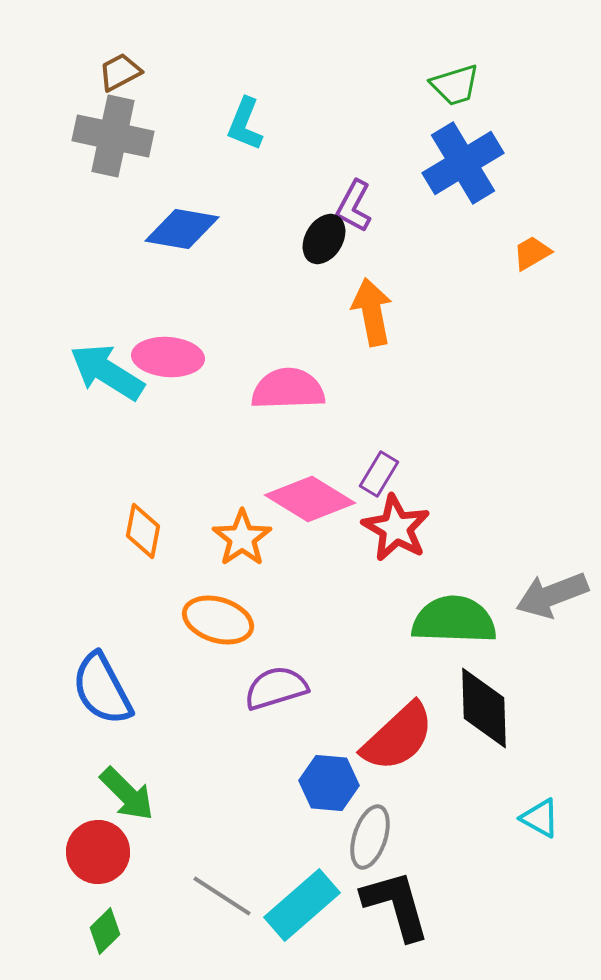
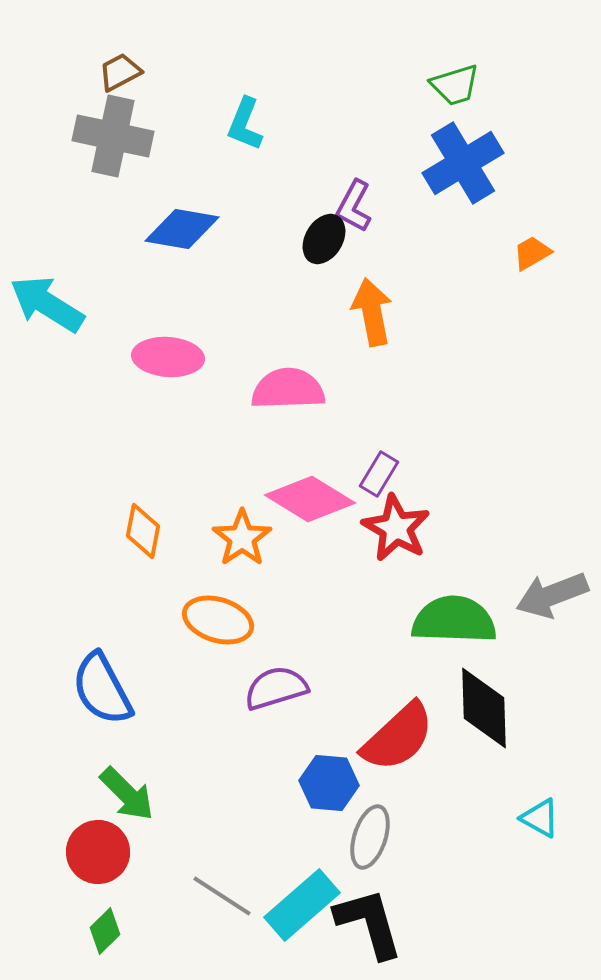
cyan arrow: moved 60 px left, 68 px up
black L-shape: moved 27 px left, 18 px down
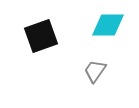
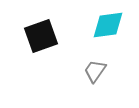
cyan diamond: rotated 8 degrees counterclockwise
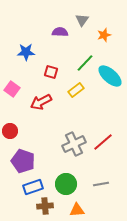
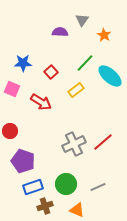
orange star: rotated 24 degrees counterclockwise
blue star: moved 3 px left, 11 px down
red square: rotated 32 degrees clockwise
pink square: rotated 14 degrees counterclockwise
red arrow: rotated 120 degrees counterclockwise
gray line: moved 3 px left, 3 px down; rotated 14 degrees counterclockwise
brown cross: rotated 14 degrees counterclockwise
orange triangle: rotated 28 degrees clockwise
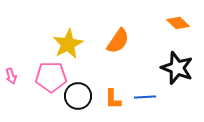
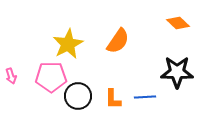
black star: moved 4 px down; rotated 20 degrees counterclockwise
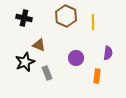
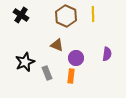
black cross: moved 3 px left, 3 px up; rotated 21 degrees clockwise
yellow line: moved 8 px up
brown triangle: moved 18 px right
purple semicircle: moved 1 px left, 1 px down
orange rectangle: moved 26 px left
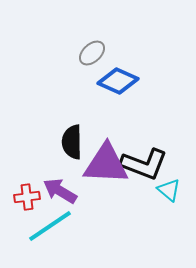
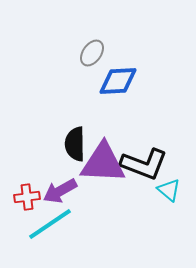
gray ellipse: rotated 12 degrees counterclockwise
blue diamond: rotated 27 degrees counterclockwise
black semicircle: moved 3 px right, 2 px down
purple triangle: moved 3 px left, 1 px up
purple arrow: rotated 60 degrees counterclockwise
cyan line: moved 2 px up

==

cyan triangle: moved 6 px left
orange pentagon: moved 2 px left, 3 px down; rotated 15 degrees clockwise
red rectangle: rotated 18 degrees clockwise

• **Exercise requirements**: Copy out the data from the line containing "cyan arrow: moved 60 px left, 68 px up" through the line containing "orange triangle: rotated 28 degrees clockwise", including both of those lines. Leave out the pictures.

• **Answer to the task**:
cyan arrow: moved 60 px left, 68 px up
black L-shape: moved 27 px left, 18 px down
cyan diamond: rotated 8 degrees counterclockwise
orange star: rotated 24 degrees counterclockwise
blue star: moved 3 px left, 11 px down
red square: rotated 32 degrees clockwise
pink square: rotated 14 degrees counterclockwise
red arrow: rotated 120 degrees counterclockwise
gray line: moved 3 px left, 3 px down; rotated 14 degrees counterclockwise
brown cross: rotated 14 degrees counterclockwise
orange triangle: rotated 28 degrees clockwise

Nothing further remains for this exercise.